Assigned task:
Using the records below, locate all lines containing "pink" and return them.

Supplied entries section start

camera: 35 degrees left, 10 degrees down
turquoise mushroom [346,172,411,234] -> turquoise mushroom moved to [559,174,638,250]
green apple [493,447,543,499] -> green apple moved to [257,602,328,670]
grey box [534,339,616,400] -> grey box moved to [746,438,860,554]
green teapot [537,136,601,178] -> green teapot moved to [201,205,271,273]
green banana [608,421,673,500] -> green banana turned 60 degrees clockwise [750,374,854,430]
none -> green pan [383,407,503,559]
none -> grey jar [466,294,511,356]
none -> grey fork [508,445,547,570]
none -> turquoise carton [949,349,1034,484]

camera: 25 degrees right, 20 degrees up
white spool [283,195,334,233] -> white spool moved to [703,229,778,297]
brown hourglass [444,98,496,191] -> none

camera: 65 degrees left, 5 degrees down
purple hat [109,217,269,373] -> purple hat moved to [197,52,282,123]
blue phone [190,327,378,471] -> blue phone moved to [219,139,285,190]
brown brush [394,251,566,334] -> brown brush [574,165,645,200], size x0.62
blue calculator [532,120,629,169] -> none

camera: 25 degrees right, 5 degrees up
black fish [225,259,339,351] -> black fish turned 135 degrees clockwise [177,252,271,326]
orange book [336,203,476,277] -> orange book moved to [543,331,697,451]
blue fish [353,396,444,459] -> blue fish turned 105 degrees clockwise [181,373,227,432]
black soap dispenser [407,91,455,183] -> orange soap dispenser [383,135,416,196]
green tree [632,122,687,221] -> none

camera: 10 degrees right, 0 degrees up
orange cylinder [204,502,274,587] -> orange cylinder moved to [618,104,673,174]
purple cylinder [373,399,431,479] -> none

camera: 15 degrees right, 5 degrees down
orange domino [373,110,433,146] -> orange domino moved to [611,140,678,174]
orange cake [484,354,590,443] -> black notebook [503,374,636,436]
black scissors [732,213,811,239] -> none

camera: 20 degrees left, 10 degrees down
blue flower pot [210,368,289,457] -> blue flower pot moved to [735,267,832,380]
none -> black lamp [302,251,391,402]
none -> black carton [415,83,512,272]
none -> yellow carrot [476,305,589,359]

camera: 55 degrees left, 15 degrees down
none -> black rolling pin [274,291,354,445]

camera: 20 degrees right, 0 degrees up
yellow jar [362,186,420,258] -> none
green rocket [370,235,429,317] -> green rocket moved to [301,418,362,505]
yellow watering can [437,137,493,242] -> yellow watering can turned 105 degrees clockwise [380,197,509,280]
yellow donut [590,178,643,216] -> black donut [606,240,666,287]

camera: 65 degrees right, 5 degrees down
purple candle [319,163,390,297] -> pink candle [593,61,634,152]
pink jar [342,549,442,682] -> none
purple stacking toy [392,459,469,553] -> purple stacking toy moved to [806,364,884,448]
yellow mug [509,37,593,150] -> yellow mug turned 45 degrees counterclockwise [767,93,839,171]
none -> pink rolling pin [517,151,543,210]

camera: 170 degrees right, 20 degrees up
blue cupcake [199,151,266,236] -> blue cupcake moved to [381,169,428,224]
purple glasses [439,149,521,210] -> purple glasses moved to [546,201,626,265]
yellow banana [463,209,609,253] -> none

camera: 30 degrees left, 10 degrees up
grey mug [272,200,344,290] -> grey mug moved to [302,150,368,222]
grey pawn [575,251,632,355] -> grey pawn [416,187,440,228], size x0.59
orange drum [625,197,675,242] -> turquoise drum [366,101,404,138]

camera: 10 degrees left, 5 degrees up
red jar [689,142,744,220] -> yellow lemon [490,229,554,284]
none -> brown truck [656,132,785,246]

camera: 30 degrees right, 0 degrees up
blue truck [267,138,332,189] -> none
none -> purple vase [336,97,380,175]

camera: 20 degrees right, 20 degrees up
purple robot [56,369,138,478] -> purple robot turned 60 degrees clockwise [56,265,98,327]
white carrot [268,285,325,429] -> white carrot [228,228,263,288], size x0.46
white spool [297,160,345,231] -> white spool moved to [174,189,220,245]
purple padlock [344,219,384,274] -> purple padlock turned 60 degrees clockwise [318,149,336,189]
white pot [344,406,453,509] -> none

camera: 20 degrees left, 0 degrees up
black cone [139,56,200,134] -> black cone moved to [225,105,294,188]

Supplied entries section end

Answer for the task:
purple candle [319,163,390,297] -> pink candle [593,61,634,152]
pink jar [342,549,442,682] -> none
none -> pink rolling pin [517,151,543,210]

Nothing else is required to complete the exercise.